THE TASK
Set down the whole listing below exactly, without pictures.

DATASET ENTRIES
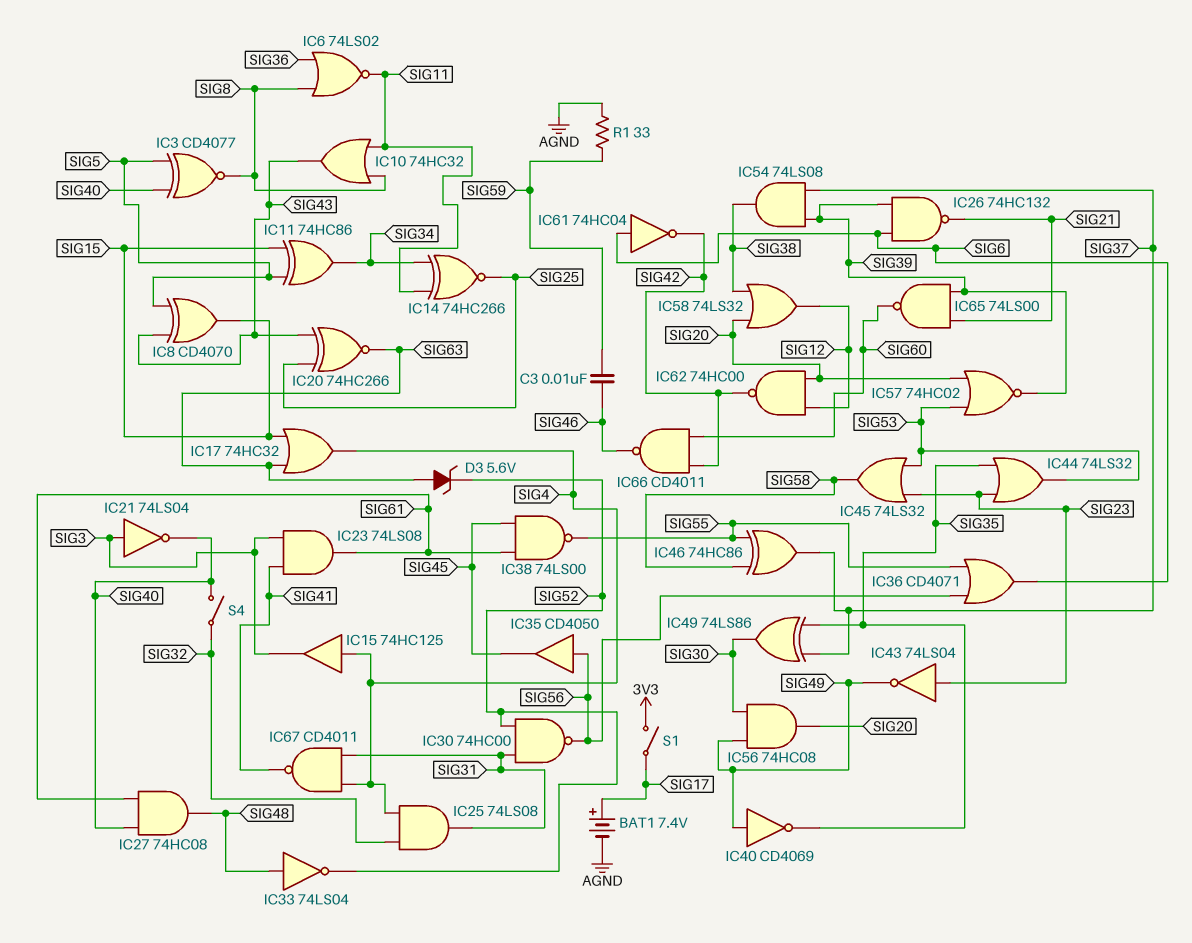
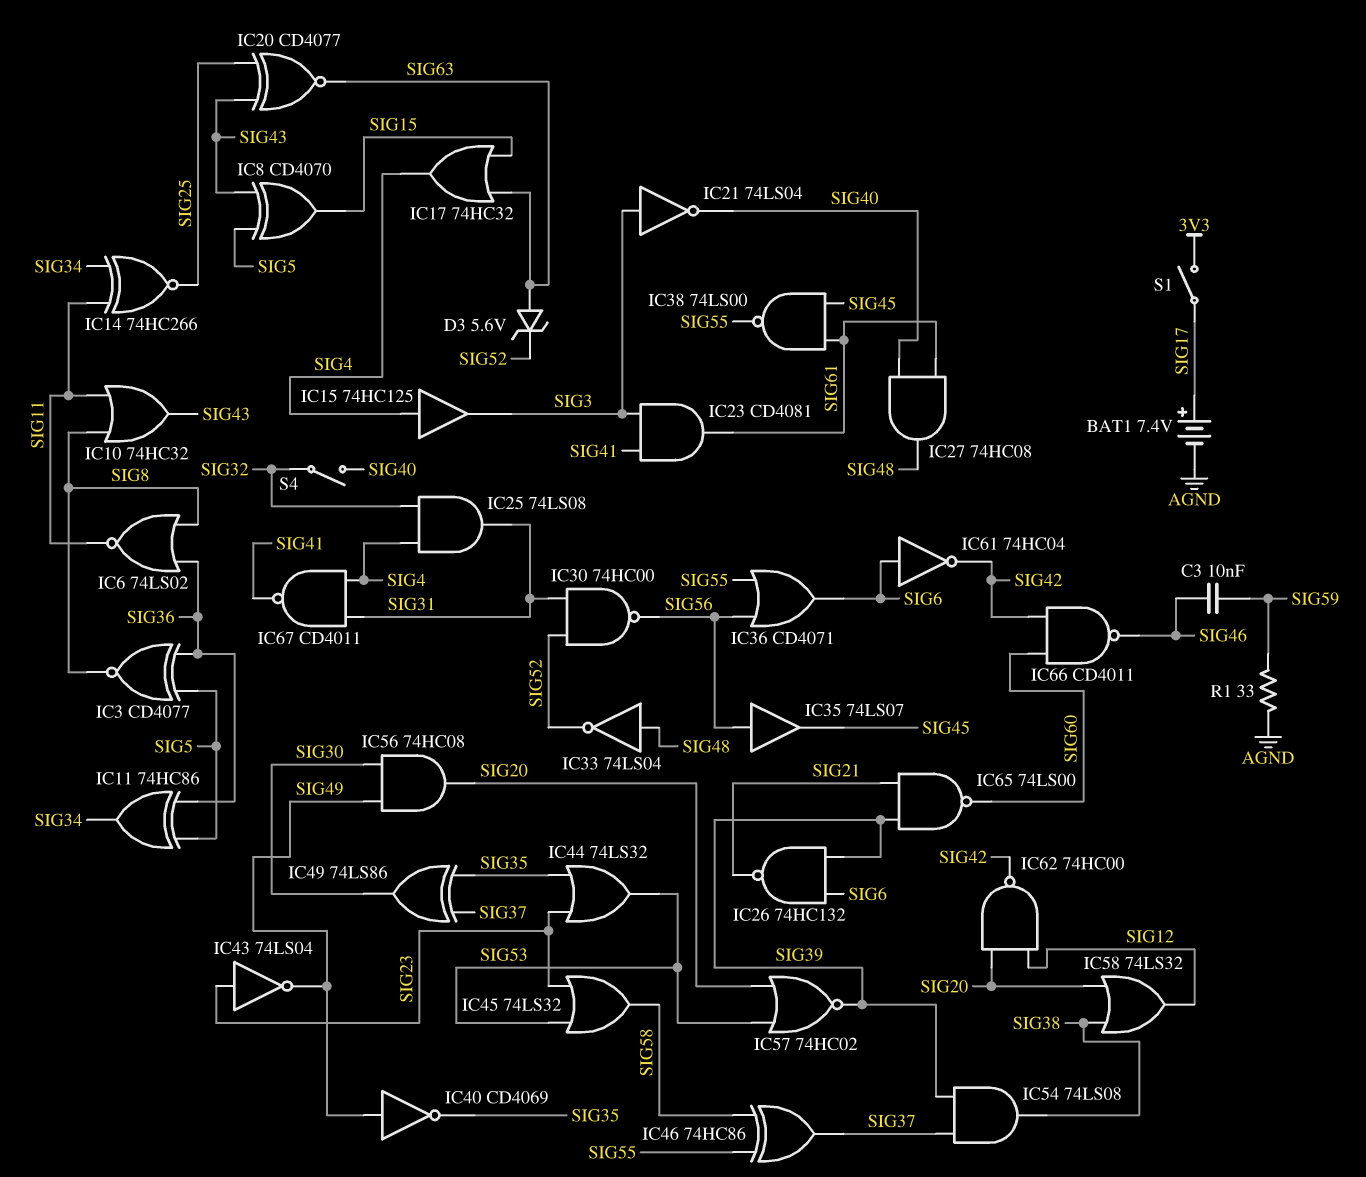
IC3: XNOR CD4077 (in SIG5, in SIG40, out SIG8) -> XNOR CD4077 (in SIG5, in SIG36, out SIG8)
IC11: XOR 74HC86 (in SIG5, in SIG15, out SIG34) -> XOR 74HC86 (in SIG5, in SIG36, out SIG34)
IC20: XNOR 74HC266 (in SIG25, in SIG43, out SIG63) -> XNOR CD4077 (in SIG25, in SIG43, out SIG63)
IC23: AND 74LS08 (in SIG3, in SIG41, out SIG61) -> AND CD4081 (in SIG3, in SIG41, out SIG61)
IC35: buffer CD4050 (in SIG56, out SIG45) -> buffer 74LS07 (in SIG56, out SIG45)

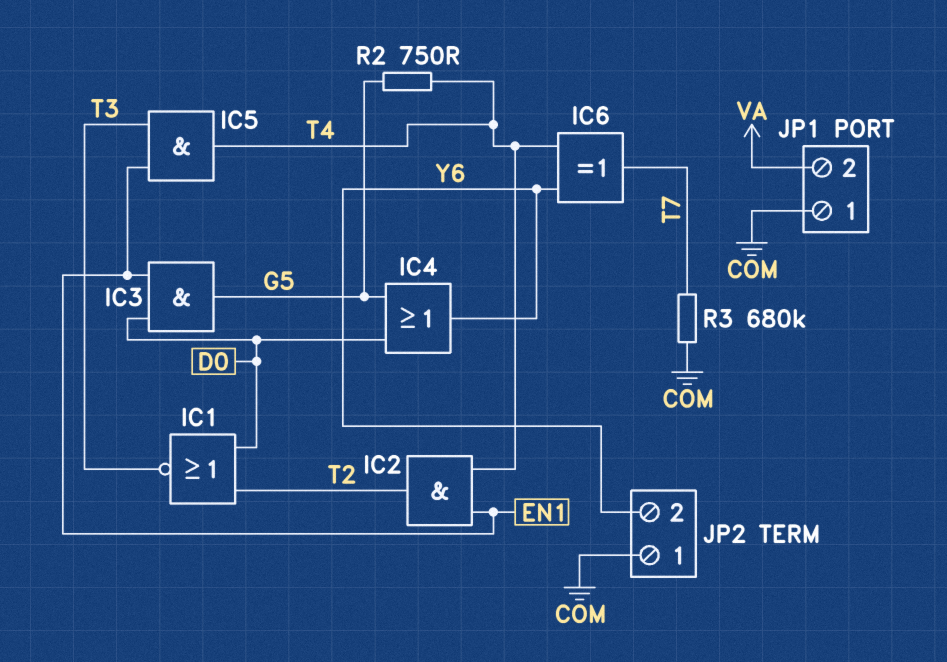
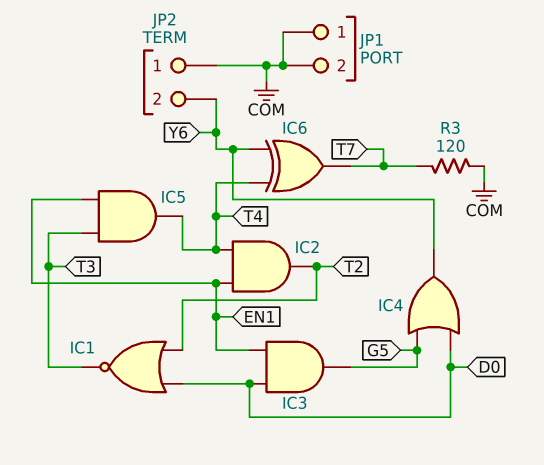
JP1 pin 2: VA -> COM
R2: 750 (G5, T4) -> none
R3: 680k (COM, T7) -> 120 (COM, T7)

YOUR RESPONSE
IC3: XNOR CD4077 (in SIG5, in SIG40, out SIG8) -> XNOR CD4077 (in SIG5, in SIG36, out SIG8)
IC11: XOR 74HC86 (in SIG5, in SIG15, out SIG34) -> XOR 74HC86 (in SIG5, in SIG36, out SIG34)
IC20: XNOR 74HC266 (in SIG25, in SIG43, out SIG63) -> XNOR CD4077 (in SIG25, in SIG43, out SIG63)
IC23: AND 74LS08 (in SIG3, in SIG41, out SIG61) -> AND CD4081 (in SIG3, in SIG41, out SIG61)
IC35: buffer CD4050 (in SIG56, out SIG45) -> buffer 74LS07 (in SIG56, out SIG45)

JP1 pin 2: VA -> COM
R2: 750 (G5, T4) -> none
R3: 680k (COM, T7) -> 120 (COM, T7)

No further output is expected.